● WORK REQUEST
Retype every entry exactly, down to the last character.

● DATA TO PROCESS
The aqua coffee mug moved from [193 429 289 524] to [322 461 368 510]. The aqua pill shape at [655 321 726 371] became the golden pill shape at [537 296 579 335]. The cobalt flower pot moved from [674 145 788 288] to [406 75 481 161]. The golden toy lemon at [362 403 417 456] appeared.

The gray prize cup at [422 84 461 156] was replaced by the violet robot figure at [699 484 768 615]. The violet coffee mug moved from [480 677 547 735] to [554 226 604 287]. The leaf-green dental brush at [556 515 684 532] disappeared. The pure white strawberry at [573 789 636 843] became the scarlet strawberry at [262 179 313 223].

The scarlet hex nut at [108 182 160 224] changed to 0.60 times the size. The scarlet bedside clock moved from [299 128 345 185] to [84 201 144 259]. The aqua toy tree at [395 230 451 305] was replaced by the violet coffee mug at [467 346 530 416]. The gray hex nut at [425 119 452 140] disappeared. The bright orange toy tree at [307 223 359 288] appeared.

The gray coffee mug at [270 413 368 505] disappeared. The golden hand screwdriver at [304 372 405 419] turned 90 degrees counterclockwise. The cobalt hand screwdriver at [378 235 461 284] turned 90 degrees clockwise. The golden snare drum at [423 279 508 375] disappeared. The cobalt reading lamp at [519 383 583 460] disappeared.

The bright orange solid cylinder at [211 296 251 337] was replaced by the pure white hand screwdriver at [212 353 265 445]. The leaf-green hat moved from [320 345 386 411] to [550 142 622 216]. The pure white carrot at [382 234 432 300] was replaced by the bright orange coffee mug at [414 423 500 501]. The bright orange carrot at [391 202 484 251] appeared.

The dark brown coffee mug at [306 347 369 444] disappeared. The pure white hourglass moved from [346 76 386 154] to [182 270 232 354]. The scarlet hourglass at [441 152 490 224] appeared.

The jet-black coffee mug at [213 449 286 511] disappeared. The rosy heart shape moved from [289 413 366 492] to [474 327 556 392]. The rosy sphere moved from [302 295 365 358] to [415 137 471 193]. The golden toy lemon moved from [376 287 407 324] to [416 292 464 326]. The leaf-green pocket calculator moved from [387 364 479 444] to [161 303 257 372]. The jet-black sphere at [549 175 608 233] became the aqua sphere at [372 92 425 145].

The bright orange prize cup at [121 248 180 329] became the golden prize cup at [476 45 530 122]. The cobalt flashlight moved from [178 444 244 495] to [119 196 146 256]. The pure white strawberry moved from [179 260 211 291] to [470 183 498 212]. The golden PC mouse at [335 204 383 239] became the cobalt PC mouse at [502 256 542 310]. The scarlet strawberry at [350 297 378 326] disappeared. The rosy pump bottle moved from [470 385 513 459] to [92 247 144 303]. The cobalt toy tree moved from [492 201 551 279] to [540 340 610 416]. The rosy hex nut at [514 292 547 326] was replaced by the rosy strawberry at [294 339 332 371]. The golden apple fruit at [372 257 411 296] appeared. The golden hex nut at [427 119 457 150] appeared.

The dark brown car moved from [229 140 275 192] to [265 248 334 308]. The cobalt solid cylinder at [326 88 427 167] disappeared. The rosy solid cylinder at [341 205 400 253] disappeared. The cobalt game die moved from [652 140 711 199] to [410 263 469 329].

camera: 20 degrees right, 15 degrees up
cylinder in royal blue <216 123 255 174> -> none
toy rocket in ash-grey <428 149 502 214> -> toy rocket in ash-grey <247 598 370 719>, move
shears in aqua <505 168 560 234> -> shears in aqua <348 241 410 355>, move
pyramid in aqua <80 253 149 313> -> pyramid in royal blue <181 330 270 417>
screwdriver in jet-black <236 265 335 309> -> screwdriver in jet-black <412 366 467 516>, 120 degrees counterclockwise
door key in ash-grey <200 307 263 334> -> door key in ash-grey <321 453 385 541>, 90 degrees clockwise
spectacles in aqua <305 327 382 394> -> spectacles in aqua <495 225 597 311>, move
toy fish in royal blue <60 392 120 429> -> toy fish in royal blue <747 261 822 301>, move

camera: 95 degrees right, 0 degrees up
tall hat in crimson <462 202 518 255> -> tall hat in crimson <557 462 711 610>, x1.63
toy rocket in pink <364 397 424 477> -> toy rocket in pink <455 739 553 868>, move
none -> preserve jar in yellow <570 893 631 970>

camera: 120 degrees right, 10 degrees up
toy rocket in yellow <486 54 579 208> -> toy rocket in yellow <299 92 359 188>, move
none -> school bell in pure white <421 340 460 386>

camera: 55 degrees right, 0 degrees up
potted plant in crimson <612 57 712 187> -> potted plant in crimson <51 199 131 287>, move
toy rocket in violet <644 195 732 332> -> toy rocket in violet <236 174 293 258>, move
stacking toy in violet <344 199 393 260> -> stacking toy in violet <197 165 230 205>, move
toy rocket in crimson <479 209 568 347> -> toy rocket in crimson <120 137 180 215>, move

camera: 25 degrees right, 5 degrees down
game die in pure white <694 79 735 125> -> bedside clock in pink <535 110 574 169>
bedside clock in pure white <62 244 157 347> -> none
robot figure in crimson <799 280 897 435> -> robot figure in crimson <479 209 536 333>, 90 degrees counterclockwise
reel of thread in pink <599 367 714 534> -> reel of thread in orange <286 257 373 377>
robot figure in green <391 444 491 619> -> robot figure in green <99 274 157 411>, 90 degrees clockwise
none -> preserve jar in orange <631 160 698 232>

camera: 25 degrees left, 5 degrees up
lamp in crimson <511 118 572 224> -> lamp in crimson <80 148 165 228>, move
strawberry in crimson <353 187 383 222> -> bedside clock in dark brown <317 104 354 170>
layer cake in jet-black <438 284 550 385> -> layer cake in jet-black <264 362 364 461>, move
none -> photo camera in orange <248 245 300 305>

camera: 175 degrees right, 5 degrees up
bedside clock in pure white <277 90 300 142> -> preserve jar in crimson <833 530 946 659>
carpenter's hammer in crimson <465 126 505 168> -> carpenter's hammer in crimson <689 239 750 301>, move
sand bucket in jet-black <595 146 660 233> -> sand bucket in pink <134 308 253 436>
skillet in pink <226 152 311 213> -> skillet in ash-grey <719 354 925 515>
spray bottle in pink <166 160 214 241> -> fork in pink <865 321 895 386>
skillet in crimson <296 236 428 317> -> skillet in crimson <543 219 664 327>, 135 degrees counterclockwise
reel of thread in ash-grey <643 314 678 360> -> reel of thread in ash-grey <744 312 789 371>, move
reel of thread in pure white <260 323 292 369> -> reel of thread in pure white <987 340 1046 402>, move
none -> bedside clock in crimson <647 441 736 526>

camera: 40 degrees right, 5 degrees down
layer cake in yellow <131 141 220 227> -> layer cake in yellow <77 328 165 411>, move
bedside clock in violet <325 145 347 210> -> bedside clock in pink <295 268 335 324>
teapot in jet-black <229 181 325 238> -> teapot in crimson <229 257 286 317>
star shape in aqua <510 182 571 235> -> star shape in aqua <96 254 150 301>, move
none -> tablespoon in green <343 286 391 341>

● RESPONSE TO THE EXERCISE
The aqua coffee mug moved from [193 429 289 524] to [322 461 368 510]. The aqua pill shape at [655 321 726 371] became the golden pill shape at [537 296 579 335]. The cobalt flower pot moved from [674 145 788 288] to [406 75 481 161]. The golden toy lemon at [362 403 417 456] appeared.

The gray prize cup at [422 84 461 156] was replaced by the violet robot figure at [699 484 768 615]. The violet coffee mug moved from [480 677 547 735] to [554 226 604 287]. The leaf-green dental brush at [556 515 684 532] disappeared. The pure white strawberry at [573 789 636 843] became the scarlet strawberry at [262 179 313 223].

The scarlet hex nut at [108 182 160 224] changed to 0.60 times the size. The scarlet bedside clock moved from [299 128 345 185] to [84 201 144 259]. The aqua toy tree at [395 230 451 305] was replaced by the violet coffee mug at [467 346 530 416]. The gray hex nut at [425 119 452 140] disappeared. The bright orange toy tree at [307 223 359 288] appeared.

The gray coffee mug at [270 413 368 505] disappeared. The golden hand screwdriver at [304 372 405 419] turned 90 degrees counterclockwise. The cobalt hand screwdriver at [378 235 461 284] turned 90 degrees clockwise. The golden snare drum at [423 279 508 375] disappeared. The cobalt reading lamp at [519 383 583 460] disappeared.

The bright orange solid cylinder at [211 296 251 337] was replaced by the pure white hand screwdriver at [212 353 265 445]. The leaf-green hat moved from [320 345 386 411] to [550 142 622 216]. The pure white carrot at [382 234 432 300] was replaced by the bright orange coffee mug at [414 423 500 501]. The bright orange carrot at [391 202 484 251] appeared.

The dark brown coffee mug at [306 347 369 444] disappeared. The pure white hourglass moved from [346 76 386 154] to [182 270 232 354]. The scarlet hourglass at [441 152 490 224] appeared.

The jet-black coffee mug at [213 449 286 511] disappeared. The rosy heart shape moved from [289 413 366 492] to [474 327 556 392]. The rosy sphere moved from [302 295 365 358] to [415 137 471 193]. The golden toy lemon moved from [376 287 407 324] to [416 292 464 326]. The leaf-green pocket calculator moved from [387 364 479 444] to [161 303 257 372]. The jet-black sphere at [549 175 608 233] became the aqua sphere at [372 92 425 145].

The bright orange prize cup at [121 248 180 329] became the golden prize cup at [476 45 530 122]. The cobalt flashlight moved from [178 444 244 495] to [119 196 146 256]. The pure white strawberry moved from [179 260 211 291] to [470 183 498 212]. The golden PC mouse at [335 204 383 239] became the cobalt PC mouse at [502 256 542 310]. The scarlet strawberry at [350 297 378 326] disappeared. The rosy pump bottle moved from [470 385 513 459] to [92 247 144 303]. The cobalt toy tree moved from [492 201 551 279] to [540 340 610 416]. The rosy hex nut at [514 292 547 326] was replaced by the rosy strawberry at [294 339 332 371]. The golden apple fruit at [372 257 411 296] appeared. The golden hex nut at [427 119 457 150] appeared.

The dark brown car moved from [229 140 275 192] to [265 248 334 308]. The cobalt solid cylinder at [326 88 427 167] disappeared. The rosy solid cylinder at [341 205 400 253] disappeared. The cobalt game die moved from [652 140 711 199] to [410 263 469 329].

camera: 20 degrees right, 15 degrees up
cylinder in royal blue <216 123 255 174> -> none
toy rocket in ash-grey <428 149 502 214> -> toy rocket in ash-grey <247 598 370 719>, move
shears in aqua <505 168 560 234> -> shears in aqua <348 241 410 355>, move
pyramid in aqua <80 253 149 313> -> pyramid in royal blue <181 330 270 417>
screwdriver in jet-black <236 265 335 309> -> screwdriver in jet-black <412 366 467 516>, 120 degrees counterclockwise
door key in ash-grey <200 307 263 334> -> door key in ash-grey <321 453 385 541>, 90 degrees clockwise
spectacles in aqua <305 327 382 394> -> spectacles in aqua <495 225 597 311>, move
toy fish in royal blue <60 392 120 429> -> toy fish in royal blue <747 261 822 301>, move

camera: 95 degrees right, 0 degrees up
tall hat in crimson <462 202 518 255> -> tall hat in crimson <557 462 711 610>, x1.63
toy rocket in pink <364 397 424 477> -> toy rocket in pink <455 739 553 868>, move
none -> preserve jar in yellow <570 893 631 970>

camera: 120 degrees right, 10 degrees up
toy rocket in yellow <486 54 579 208> -> toy rocket in yellow <299 92 359 188>, move
none -> school bell in pure white <421 340 460 386>

camera: 55 degrees right, 0 degrees up
potted plant in crimson <612 57 712 187> -> potted plant in crimson <51 199 131 287>, move
toy rocket in violet <644 195 732 332> -> toy rocket in violet <236 174 293 258>, move
stacking toy in violet <344 199 393 260> -> stacking toy in violet <197 165 230 205>, move
toy rocket in crimson <479 209 568 347> -> toy rocket in crimson <120 137 180 215>, move

camera: 25 degrees right, 5 degrees down
game die in pure white <694 79 735 125> -> bedside clock in pink <535 110 574 169>
bedside clock in pure white <62 244 157 347> -> none
robot figure in crimson <799 280 897 435> -> robot figure in crimson <479 209 536 333>, 90 degrees counterclockwise
reel of thread in pink <599 367 714 534> -> reel of thread in orange <286 257 373 377>
robot figure in green <391 444 491 619> -> robot figure in green <99 274 157 411>, 90 degrees clockwise
none -> preserve jar in orange <631 160 698 232>

camera: 25 degrees left, 5 degrees up
lamp in crimson <511 118 572 224> -> lamp in crimson <80 148 165 228>, move
strawberry in crimson <353 187 383 222> -> bedside clock in dark brown <317 104 354 170>
layer cake in jet-black <438 284 550 385> -> layer cake in jet-black <264 362 364 461>, move
none -> photo camera in orange <248 245 300 305>

camera: 175 degrees right, 5 degrees up
bedside clock in pure white <277 90 300 142> -> preserve jar in crimson <833 530 946 659>
carpenter's hammer in crimson <465 126 505 168> -> carpenter's hammer in crimson <689 239 750 301>, move
sand bucket in jet-black <595 146 660 233> -> sand bucket in pink <134 308 253 436>
skillet in pink <226 152 311 213> -> skillet in ash-grey <719 354 925 515>
spray bottle in pink <166 160 214 241> -> fork in pink <865 321 895 386>
skillet in crimson <296 236 428 317> -> skillet in crimson <543 219 664 327>, 135 degrees counterclockwise
reel of thread in ash-grey <643 314 678 360> -> reel of thread in ash-grey <744 312 789 371>, move
reel of thread in pure white <260 323 292 369> -> reel of thread in pure white <987 340 1046 402>, move
none -> bedside clock in crimson <647 441 736 526>

camera: 40 degrees right, 5 degrees down
layer cake in yellow <131 141 220 227> -> layer cake in yellow <77 328 165 411>, move
bedside clock in violet <325 145 347 210> -> bedside clock in pink <295 268 335 324>
teapot in jet-black <229 181 325 238> -> teapot in crimson <229 257 286 317>
star shape in aqua <510 182 571 235> -> star shape in aqua <96 254 150 301>, move
none -> tablespoon in green <343 286 391 341>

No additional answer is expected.